Each line of the data below from the one holding "(188, 217) = (316, 278): none -> yellow cup" to the one holding "(665, 283) = (309, 278): grey", inclusive, is to be reproduced exactly; no other line belongs in the answer.

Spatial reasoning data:
=== Section Start ===

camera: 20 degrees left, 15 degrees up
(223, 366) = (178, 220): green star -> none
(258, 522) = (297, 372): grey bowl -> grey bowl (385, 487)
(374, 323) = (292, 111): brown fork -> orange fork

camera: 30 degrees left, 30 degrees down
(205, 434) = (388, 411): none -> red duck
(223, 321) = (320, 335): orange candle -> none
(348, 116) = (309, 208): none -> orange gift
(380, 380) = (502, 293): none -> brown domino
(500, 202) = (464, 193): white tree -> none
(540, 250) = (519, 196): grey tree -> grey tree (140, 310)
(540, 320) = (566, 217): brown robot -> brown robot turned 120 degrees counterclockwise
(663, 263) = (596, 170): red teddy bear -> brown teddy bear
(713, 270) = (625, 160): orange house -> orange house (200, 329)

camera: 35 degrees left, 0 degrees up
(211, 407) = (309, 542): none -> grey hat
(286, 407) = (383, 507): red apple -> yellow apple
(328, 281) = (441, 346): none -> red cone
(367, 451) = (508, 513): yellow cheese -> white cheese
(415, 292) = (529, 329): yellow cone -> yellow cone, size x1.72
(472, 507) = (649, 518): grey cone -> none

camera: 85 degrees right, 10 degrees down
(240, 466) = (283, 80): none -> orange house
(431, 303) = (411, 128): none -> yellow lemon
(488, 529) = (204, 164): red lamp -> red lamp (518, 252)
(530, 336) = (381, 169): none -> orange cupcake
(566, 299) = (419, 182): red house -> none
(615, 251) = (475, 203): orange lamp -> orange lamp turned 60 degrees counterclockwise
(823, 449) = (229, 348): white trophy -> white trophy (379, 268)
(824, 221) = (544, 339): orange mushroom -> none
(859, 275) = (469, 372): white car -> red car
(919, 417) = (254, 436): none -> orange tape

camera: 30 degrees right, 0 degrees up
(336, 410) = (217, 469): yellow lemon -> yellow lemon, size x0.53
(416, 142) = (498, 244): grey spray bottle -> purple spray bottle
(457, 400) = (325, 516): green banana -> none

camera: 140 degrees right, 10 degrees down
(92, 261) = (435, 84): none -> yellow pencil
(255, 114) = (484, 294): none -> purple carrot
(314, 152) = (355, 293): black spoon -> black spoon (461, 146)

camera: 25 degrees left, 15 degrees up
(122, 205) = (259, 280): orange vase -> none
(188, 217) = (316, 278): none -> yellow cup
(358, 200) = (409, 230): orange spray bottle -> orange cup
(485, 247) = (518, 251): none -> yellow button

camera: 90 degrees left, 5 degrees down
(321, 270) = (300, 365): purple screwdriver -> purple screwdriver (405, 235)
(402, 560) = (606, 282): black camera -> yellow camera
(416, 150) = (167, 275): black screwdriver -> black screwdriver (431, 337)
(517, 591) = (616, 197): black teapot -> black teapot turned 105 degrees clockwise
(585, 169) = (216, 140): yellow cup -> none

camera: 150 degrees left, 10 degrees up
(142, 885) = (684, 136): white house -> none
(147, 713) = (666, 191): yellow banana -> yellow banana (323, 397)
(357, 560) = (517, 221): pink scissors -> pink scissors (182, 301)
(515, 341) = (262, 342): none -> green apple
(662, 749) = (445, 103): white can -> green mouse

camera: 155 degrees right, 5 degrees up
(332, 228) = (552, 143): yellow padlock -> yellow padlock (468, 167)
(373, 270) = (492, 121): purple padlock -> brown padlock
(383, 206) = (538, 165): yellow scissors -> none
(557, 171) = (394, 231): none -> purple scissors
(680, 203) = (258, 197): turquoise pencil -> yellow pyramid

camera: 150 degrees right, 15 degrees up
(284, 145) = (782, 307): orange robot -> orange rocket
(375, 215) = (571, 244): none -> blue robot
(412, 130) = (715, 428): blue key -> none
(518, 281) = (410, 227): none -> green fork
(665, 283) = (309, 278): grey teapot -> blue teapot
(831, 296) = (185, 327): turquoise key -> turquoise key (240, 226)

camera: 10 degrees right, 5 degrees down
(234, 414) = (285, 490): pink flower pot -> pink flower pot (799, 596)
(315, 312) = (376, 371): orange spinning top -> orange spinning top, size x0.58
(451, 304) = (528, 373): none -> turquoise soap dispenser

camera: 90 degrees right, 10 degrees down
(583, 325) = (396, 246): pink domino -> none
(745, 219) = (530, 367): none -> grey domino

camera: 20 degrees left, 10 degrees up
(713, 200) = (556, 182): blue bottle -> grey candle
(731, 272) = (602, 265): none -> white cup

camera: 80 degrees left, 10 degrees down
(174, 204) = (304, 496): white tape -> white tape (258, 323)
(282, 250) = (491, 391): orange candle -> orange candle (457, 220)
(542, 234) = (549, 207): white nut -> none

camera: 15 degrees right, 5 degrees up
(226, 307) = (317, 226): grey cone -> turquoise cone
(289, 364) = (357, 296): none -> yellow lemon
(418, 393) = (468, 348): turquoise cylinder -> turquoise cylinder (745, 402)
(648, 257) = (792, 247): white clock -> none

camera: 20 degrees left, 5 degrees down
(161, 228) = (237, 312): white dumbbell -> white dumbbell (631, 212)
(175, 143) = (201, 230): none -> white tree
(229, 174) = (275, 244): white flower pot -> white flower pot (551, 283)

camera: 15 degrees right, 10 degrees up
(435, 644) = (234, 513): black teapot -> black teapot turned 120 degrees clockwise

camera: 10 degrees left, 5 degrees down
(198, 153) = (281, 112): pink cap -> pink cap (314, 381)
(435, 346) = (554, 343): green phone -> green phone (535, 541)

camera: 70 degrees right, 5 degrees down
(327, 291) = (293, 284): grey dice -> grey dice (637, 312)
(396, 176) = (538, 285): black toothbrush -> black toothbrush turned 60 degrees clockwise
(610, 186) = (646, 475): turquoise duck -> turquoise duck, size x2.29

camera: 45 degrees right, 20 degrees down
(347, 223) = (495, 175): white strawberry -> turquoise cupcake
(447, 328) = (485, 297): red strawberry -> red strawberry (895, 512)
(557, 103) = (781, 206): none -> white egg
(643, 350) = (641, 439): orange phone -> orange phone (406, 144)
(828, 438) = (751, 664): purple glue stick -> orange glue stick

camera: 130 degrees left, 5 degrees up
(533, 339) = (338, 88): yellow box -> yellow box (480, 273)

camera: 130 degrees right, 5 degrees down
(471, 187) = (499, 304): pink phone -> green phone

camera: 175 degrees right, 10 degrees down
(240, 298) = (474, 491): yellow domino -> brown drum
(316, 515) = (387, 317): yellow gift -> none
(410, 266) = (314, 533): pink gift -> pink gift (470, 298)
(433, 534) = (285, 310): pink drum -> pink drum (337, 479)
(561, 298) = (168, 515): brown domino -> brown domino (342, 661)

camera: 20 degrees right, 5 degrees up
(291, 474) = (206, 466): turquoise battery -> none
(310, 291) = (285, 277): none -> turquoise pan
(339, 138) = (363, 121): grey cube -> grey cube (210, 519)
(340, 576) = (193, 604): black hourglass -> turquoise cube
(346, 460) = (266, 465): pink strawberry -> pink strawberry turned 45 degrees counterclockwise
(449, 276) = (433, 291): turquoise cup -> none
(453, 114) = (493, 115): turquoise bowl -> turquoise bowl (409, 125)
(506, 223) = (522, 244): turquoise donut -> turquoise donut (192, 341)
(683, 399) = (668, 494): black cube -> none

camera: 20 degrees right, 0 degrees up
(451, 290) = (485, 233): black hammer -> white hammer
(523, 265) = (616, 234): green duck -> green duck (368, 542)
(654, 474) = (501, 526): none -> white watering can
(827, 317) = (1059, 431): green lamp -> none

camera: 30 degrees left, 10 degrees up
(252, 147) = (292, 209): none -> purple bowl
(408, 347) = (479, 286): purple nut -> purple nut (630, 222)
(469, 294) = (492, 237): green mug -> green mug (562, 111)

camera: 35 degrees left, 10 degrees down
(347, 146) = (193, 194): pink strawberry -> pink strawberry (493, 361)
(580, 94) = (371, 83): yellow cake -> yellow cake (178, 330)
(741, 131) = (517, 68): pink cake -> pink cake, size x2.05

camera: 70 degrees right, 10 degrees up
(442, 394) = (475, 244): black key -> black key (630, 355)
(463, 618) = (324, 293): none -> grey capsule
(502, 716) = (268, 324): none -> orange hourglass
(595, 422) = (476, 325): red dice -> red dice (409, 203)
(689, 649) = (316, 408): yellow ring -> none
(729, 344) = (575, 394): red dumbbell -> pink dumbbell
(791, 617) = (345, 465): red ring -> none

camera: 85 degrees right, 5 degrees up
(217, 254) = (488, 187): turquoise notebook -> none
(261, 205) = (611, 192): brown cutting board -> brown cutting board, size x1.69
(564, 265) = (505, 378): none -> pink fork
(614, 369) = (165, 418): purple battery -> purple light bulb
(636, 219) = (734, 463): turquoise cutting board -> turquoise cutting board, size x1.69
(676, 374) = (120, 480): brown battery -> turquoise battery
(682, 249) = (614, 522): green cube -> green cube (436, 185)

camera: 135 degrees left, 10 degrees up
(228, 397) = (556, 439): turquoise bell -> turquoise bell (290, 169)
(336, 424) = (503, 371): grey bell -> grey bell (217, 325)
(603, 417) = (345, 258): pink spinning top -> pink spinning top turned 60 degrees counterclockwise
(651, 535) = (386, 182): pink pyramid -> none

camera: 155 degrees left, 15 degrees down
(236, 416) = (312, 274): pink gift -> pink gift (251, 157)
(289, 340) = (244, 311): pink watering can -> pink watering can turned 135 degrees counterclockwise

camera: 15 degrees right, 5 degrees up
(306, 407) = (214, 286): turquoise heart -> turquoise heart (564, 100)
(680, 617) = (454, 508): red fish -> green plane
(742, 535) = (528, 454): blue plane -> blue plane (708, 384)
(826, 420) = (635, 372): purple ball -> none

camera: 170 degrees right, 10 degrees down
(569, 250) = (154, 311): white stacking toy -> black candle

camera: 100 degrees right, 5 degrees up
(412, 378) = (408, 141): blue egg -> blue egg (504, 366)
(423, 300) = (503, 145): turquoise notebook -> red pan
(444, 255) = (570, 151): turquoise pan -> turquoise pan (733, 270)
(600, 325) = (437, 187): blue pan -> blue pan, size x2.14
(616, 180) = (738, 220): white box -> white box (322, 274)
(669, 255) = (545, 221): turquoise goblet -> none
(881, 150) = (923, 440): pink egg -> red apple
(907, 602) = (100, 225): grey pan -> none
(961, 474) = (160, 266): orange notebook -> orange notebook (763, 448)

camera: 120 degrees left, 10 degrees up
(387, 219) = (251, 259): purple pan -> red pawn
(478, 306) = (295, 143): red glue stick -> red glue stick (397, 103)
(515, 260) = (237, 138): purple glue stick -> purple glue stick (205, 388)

=== Section End ===

--- Response area ---
(188, 217) = (316, 278): none -> yellow cup
(358, 200) = (409, 230): orange spray bottle -> orange cup
(485, 247) = (518, 251): none -> yellow button

camera: 90 degrees left, 5 degrees down
(321, 270) = (300, 365): purple screwdriver -> purple screwdriver (405, 235)
(402, 560) = (606, 282): black camera -> yellow camera
(416, 150) = (167, 275): black screwdriver -> black screwdriver (431, 337)
(517, 591) = (616, 197): black teapot -> black teapot turned 105 degrees clockwise
(585, 169) = (216, 140): yellow cup -> none

camera: 150 degrees left, 10 degrees up
(142, 885) = (684, 136): white house -> none
(147, 713) = (666, 191): yellow banana -> yellow banana (323, 397)
(357, 560) = (517, 221): pink scissors -> pink scissors (182, 301)
(515, 341) = (262, 342): none -> green apple
(662, 749) = (445, 103): white can -> green mouse

camera: 155 degrees right, 5 degrees up
(332, 228) = (552, 143): yellow padlock -> yellow padlock (468, 167)
(373, 270) = (492, 121): purple padlock -> brown padlock
(383, 206) = (538, 165): yellow scissors -> none
(557, 171) = (394, 231): none -> purple scissors
(680, 203) = (258, 197): turquoise pencil -> yellow pyramid

camera: 150 degrees right, 15 degrees up
(284, 145) = (782, 307): orange robot -> orange rocket
(375, 215) = (571, 244): none -> blue robot
(412, 130) = (715, 428): blue key -> none
(518, 281) = (410, 227): none -> green fork
(665, 283) = (309, 278): grey teapot -> blue teapot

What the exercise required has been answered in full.